__Data section__
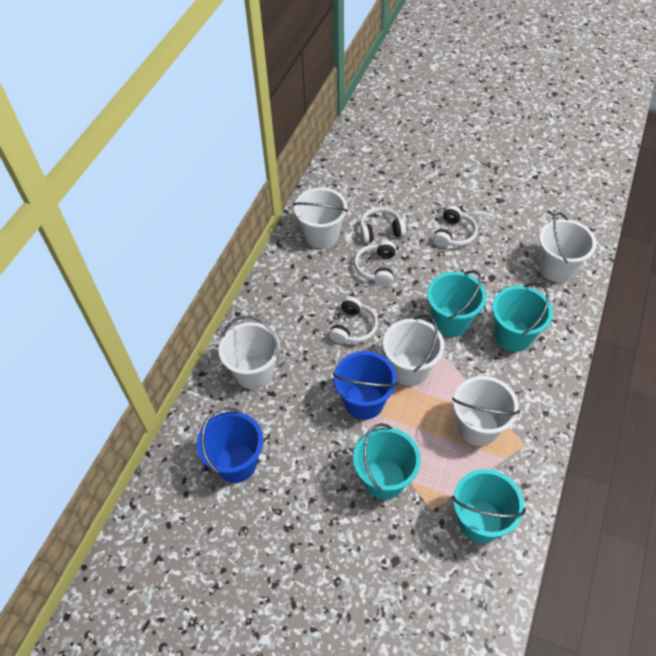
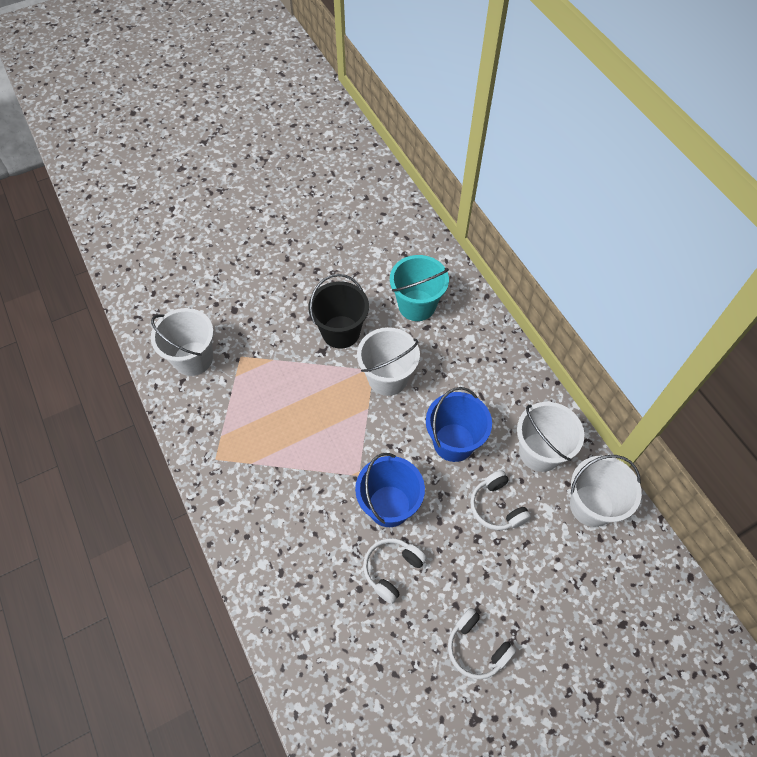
black bucket: 0 -> 1
turquoise bucket: 4 -> 1
white bucket: 5 -> 4
white headphones: 4 -> 3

__Your assignment__
Drop the images and return the data verbatim.

__Completed task__
black bucket: 0 -> 1
turquoise bucket: 4 -> 1
white bucket: 5 -> 4
white headphones: 4 -> 3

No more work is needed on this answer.